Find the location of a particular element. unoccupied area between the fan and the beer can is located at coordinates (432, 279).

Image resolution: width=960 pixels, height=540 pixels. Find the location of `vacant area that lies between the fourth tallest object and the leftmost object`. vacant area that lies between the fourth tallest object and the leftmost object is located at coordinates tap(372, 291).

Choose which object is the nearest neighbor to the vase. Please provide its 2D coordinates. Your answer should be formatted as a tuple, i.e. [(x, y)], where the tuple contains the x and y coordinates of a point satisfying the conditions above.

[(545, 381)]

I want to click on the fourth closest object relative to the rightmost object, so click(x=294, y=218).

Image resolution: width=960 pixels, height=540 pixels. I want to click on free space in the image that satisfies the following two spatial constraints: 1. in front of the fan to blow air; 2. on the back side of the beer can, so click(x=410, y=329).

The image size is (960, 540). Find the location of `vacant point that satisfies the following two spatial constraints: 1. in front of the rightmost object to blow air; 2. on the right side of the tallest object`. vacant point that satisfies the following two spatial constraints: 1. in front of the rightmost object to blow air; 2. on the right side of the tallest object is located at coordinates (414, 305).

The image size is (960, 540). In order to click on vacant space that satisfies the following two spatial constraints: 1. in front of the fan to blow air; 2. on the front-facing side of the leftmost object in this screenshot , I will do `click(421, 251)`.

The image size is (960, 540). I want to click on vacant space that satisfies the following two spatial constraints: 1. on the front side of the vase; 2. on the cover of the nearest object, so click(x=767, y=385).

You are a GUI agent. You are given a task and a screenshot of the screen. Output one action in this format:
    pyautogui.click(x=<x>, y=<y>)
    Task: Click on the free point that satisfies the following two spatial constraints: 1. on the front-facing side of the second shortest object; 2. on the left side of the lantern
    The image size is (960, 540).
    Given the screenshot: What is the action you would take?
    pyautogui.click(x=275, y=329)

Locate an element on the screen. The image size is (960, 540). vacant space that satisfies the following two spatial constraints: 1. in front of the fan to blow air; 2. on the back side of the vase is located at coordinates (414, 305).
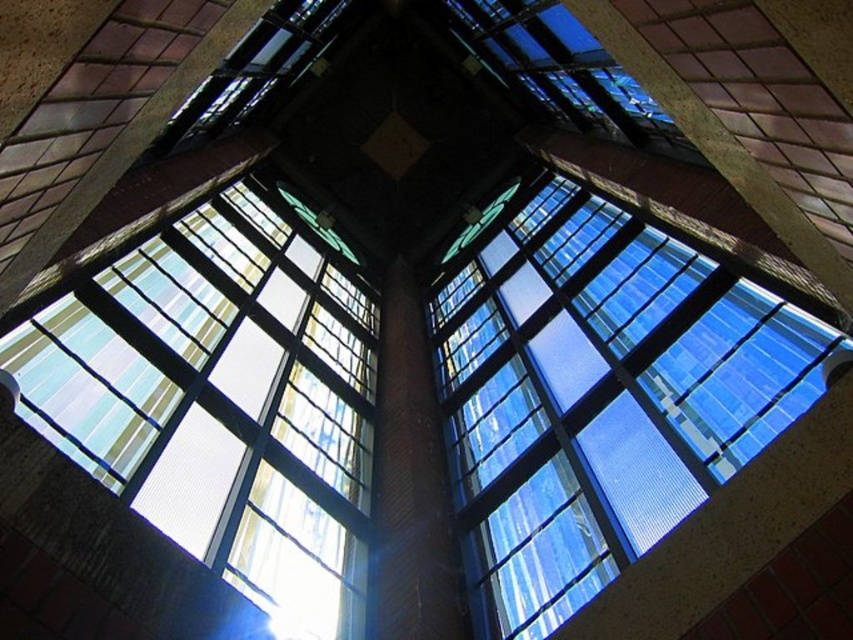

*Do this*:
Convert the material above into a JSON array of strings, with one string for each line and the blank lines dropped. Leave the picture out.

*Final result*:
[
  "Find the location of a particular element. unoccupied area between the fan and the beer can is located at coordinates (432, 279).",
  "Image resolution: width=960 pixels, height=540 pixels. Find the location of `vacant area that lies between the fourth tallest object and the leftmost object`. vacant area that lies between the fourth tallest object and the leftmost object is located at coordinates tap(372, 291).",
  "Choose which object is the nearest neighbor to the vase. Please provide its 2D coordinates. Your answer should be formatted as a tuple, i.e. [(x, y)], where the tuple contains the x and y coordinates of a point satisfying the conditions above.",
  "[(545, 381)]",
  "I want to click on the fourth closest object relative to the rightmost object, so click(x=294, y=218).",
  "Image resolution: width=960 pixels, height=540 pixels. I want to click on free space in the image that satisfies the following two spatial constraints: 1. in front of the fan to blow air; 2. on the back side of the beer can, so click(x=410, y=329).",
  "The image size is (960, 540). Find the location of `vacant point that satisfies the following two spatial constraints: 1. in front of the rightmost object to blow air; 2. on the right side of the tallest object`. vacant point that satisfies the following two spatial constraints: 1. in front of the rightmost object to blow air; 2. on the right side of the tallest object is located at coordinates (414, 305).",
  "The image size is (960, 540). In order to click on vacant space that satisfies the following two spatial constraints: 1. in front of the fan to blow air; 2. on the front-facing side of the leftmost object in this screenshot , I will do `click(421, 251)`.",
  "The image size is (960, 540). I want to click on vacant space that satisfies the following two spatial constraints: 1. on the front side of the vase; 2. on the cover of the nearest object, so click(x=767, y=385).",
  "You are a GUI agent. You are given a task and a screenshot of the screen. Output one action in this format:",
  "    pyautogui.click(x=<x>, y=<y>)",
  "    Task: Click on the free point that satisfies the following two spatial constraints: 1. on the front-facing side of the second shortest object; 2. on the left side of the lantern",
  "    The image size is (960, 540).",
  "    Given the screenshot: What is the action you would take?",
  "    pyautogui.click(x=275, y=329)",
  "Locate an element on the screen. The image size is (960, 540). vacant space that satisfies the following two spatial constraints: 1. in front of the fan to blow air; 2. on the back side of the vase is located at coordinates (414, 305)."
]